### [Do this]
How many lines in the entries below contain the string "kern"? Reply with the number only.

### [Data rows]

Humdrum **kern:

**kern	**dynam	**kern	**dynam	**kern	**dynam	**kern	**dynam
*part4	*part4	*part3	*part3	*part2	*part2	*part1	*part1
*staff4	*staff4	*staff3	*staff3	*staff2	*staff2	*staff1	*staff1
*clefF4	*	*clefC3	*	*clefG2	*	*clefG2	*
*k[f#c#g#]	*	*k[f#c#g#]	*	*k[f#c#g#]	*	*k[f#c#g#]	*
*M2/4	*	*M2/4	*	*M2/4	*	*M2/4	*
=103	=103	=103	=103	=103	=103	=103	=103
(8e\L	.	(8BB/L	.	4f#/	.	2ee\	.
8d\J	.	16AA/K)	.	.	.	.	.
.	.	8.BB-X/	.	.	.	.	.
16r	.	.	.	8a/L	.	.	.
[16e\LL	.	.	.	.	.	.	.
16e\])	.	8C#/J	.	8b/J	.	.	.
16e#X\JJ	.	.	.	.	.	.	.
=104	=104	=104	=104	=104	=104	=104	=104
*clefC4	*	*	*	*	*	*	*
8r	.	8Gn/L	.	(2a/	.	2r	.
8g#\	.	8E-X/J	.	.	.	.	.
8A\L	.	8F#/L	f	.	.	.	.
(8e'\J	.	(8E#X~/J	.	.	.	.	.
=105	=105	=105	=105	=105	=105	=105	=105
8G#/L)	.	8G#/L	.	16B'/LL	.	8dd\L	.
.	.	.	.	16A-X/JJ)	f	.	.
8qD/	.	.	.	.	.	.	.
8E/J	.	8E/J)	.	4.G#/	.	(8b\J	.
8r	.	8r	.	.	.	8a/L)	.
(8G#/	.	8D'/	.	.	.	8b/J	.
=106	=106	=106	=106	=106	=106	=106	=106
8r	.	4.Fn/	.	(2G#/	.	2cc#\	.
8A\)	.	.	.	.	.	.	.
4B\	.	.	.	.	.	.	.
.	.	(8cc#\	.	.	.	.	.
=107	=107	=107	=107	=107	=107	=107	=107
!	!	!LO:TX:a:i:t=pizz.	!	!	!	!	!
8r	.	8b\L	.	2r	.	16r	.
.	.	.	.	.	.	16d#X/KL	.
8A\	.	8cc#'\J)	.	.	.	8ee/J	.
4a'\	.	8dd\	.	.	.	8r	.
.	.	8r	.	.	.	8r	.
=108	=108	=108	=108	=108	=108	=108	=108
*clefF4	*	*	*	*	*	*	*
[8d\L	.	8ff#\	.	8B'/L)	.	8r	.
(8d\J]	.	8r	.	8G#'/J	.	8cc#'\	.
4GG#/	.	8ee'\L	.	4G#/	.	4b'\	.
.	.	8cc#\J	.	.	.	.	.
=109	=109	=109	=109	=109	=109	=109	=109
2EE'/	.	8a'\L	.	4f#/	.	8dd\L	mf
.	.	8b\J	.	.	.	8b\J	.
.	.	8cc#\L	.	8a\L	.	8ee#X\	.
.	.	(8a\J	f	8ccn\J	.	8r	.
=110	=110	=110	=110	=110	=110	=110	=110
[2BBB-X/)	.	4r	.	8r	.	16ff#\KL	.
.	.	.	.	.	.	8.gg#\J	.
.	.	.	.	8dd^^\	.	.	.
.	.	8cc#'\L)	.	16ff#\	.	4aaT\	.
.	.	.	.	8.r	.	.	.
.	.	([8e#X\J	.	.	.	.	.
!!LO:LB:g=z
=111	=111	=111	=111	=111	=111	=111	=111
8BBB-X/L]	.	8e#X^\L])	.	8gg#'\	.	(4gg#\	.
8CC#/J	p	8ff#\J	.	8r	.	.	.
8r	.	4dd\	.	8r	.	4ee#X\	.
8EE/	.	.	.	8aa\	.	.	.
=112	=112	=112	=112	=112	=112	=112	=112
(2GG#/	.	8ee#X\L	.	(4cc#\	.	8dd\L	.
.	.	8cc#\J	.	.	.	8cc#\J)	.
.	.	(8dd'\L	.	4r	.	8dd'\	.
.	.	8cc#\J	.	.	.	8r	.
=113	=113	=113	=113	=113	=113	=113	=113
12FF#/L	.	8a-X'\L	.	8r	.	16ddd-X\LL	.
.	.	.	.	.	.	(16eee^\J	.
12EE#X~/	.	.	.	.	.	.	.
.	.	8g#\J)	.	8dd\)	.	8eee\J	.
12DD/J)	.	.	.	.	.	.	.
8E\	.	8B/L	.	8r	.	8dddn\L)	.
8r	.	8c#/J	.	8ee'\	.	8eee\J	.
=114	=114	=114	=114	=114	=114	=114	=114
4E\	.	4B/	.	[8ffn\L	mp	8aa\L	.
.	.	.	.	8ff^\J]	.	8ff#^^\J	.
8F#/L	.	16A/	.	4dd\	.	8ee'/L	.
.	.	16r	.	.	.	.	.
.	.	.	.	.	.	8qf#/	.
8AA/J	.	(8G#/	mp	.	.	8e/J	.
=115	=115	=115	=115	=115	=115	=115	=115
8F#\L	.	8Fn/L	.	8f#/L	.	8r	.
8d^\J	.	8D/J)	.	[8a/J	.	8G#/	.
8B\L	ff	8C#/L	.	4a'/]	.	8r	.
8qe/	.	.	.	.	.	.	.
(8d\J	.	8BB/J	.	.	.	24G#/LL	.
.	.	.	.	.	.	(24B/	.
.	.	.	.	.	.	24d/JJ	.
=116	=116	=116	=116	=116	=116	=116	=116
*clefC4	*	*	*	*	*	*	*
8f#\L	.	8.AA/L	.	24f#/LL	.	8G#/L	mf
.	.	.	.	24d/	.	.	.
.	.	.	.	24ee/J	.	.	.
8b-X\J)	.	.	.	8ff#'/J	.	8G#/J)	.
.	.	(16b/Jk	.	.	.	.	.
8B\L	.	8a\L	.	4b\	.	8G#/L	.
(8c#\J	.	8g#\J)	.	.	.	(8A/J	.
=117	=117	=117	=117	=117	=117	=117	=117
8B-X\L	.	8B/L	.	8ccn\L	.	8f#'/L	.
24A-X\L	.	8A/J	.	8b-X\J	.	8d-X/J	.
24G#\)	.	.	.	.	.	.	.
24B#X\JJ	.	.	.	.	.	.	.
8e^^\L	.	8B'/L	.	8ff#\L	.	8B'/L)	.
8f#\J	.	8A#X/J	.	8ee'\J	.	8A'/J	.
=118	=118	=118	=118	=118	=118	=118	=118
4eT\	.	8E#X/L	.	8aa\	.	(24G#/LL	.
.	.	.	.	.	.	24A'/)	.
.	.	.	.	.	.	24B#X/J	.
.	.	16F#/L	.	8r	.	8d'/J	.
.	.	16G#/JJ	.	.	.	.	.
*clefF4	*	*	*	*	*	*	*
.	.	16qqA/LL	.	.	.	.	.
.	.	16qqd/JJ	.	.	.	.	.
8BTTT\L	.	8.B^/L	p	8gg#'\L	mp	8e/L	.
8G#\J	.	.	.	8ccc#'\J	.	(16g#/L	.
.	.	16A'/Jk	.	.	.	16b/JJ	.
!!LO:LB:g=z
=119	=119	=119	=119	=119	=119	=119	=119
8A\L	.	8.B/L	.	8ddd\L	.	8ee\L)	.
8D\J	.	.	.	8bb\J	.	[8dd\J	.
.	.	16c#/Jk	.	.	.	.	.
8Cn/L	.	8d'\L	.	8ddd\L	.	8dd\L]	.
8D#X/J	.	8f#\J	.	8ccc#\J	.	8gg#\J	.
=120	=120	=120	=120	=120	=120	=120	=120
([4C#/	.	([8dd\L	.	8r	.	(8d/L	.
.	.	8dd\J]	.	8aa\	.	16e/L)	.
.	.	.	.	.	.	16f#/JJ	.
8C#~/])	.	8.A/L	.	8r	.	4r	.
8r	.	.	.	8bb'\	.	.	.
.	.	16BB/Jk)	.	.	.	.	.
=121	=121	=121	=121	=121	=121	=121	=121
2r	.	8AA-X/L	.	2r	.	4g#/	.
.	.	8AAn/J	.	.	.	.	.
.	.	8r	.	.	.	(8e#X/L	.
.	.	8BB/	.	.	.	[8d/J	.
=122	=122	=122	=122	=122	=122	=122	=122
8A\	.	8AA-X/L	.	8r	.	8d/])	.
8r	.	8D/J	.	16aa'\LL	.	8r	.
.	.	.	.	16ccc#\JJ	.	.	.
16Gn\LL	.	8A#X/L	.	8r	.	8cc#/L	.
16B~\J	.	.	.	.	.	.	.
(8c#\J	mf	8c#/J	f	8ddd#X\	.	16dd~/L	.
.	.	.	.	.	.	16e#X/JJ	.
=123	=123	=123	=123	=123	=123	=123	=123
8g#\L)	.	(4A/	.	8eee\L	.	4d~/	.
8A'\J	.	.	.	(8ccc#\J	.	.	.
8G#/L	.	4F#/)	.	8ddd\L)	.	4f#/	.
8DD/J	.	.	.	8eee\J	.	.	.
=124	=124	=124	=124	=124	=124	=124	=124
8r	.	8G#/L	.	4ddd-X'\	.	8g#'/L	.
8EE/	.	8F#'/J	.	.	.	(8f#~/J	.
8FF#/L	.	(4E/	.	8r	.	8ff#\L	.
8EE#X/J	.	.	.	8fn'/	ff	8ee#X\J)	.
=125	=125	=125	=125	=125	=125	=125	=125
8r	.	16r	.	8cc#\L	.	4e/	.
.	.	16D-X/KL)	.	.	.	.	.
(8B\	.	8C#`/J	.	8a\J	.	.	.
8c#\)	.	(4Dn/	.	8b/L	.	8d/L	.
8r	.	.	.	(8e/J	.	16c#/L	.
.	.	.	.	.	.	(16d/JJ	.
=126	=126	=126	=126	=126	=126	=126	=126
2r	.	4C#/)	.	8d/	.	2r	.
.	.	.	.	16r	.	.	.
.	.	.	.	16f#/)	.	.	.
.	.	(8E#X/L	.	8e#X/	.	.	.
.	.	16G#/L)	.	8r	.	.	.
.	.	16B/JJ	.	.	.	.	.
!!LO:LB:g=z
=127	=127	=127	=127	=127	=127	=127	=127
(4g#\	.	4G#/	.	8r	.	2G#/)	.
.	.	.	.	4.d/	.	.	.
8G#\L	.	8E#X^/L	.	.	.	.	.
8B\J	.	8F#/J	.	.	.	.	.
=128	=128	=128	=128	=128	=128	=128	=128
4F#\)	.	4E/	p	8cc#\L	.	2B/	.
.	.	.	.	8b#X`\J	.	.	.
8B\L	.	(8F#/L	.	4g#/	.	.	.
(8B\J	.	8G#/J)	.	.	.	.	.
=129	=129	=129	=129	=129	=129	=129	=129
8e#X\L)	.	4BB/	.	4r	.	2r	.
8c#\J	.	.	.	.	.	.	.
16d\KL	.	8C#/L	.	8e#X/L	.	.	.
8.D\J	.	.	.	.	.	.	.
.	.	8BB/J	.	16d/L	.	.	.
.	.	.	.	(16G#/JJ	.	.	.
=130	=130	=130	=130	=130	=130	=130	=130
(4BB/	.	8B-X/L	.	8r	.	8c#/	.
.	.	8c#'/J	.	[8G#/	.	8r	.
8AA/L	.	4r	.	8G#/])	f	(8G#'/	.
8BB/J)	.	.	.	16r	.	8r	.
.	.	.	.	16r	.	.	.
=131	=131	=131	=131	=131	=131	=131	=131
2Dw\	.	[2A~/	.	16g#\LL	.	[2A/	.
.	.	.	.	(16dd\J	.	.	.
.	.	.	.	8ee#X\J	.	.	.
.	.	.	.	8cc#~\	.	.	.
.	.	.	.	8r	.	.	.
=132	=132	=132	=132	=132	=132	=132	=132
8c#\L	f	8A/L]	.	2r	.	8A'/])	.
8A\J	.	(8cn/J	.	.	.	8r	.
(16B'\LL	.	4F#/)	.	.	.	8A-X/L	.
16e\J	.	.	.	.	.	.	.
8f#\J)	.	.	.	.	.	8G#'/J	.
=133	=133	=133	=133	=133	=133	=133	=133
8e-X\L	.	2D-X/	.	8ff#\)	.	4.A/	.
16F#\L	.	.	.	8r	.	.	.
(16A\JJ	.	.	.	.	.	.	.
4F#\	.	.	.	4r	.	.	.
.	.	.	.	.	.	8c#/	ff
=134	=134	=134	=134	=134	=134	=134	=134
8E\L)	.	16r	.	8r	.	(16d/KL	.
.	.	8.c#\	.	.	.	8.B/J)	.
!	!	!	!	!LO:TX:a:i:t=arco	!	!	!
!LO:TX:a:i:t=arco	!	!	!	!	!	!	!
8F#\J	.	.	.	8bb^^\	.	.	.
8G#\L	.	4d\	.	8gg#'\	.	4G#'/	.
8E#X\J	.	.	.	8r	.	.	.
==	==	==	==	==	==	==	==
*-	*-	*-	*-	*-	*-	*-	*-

### [Final result]
2